Check every line of the entries below for the word "brown". Then give the number of lines that have it, with nothing added.

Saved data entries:
****************

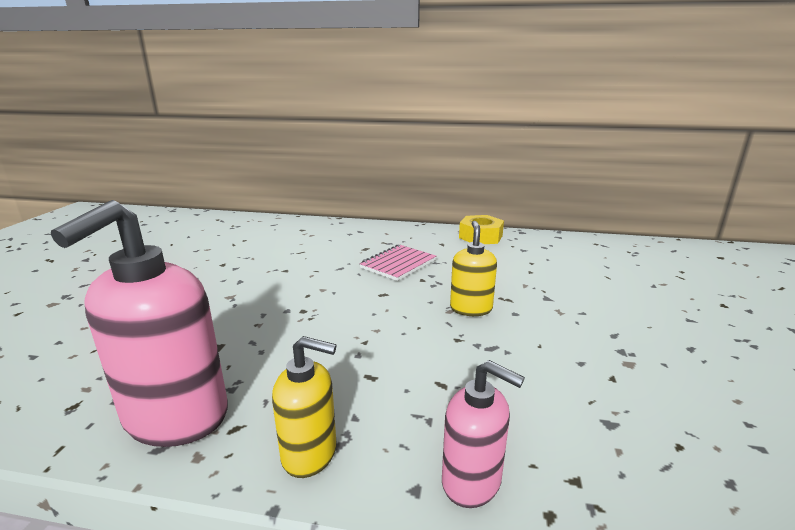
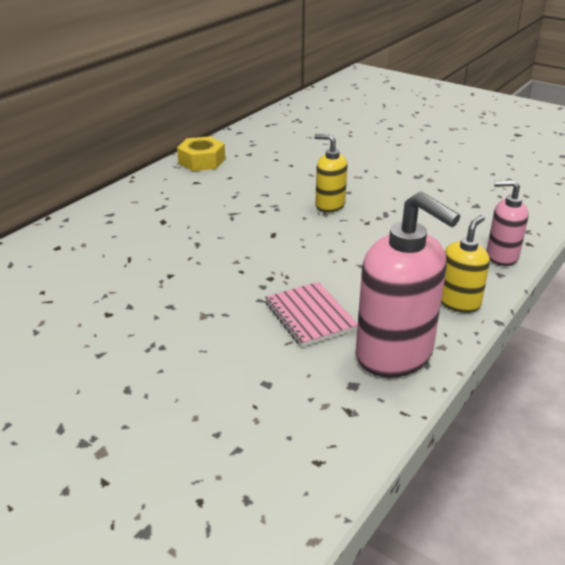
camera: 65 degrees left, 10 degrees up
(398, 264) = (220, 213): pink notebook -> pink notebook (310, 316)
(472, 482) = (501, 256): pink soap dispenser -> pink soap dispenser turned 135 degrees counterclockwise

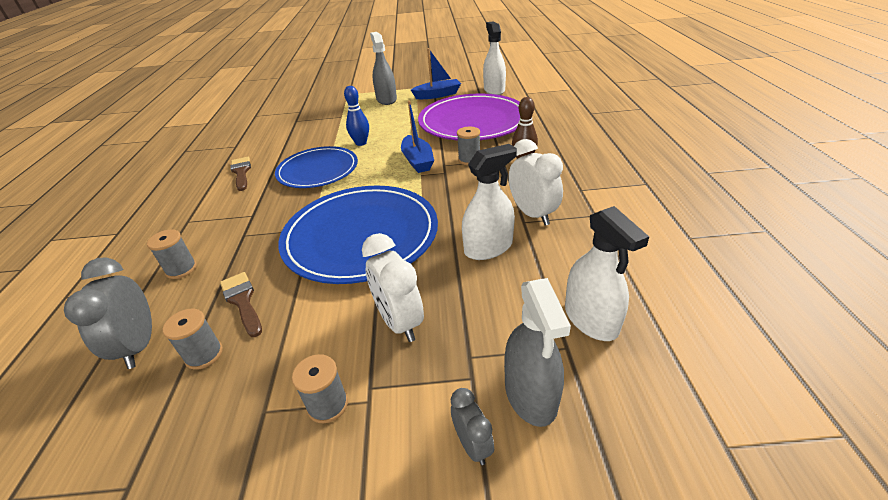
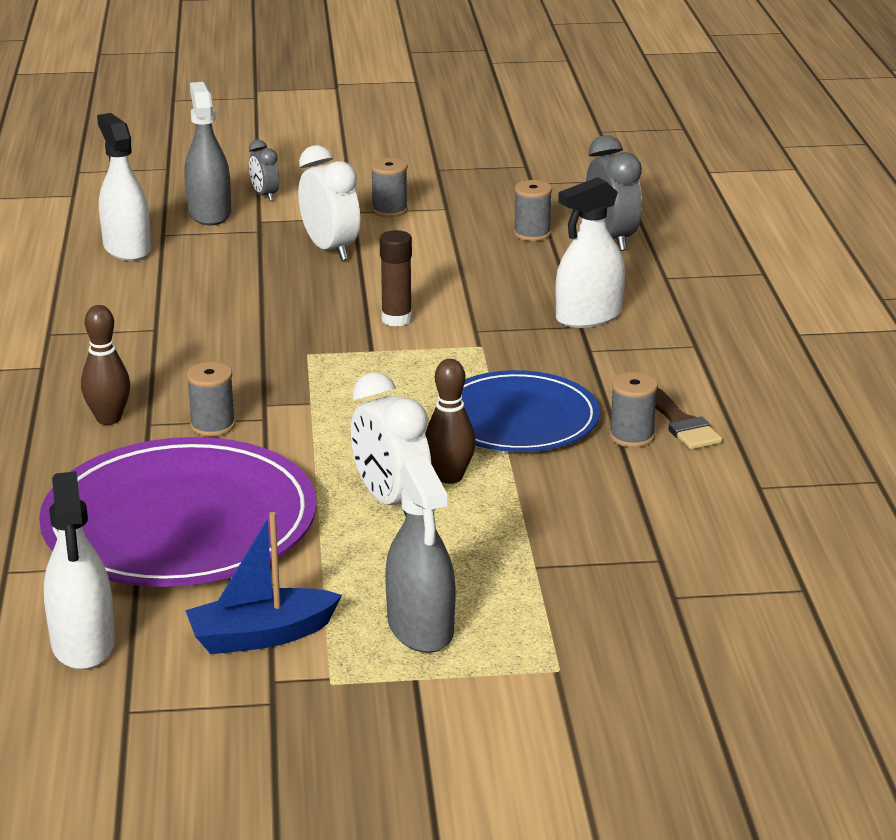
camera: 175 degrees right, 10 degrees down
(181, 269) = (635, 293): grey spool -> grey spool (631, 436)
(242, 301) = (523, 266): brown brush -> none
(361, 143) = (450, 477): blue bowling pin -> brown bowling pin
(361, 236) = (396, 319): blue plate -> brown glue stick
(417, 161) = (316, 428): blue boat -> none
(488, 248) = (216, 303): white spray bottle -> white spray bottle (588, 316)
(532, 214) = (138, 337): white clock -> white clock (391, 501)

****************

**Output:**
3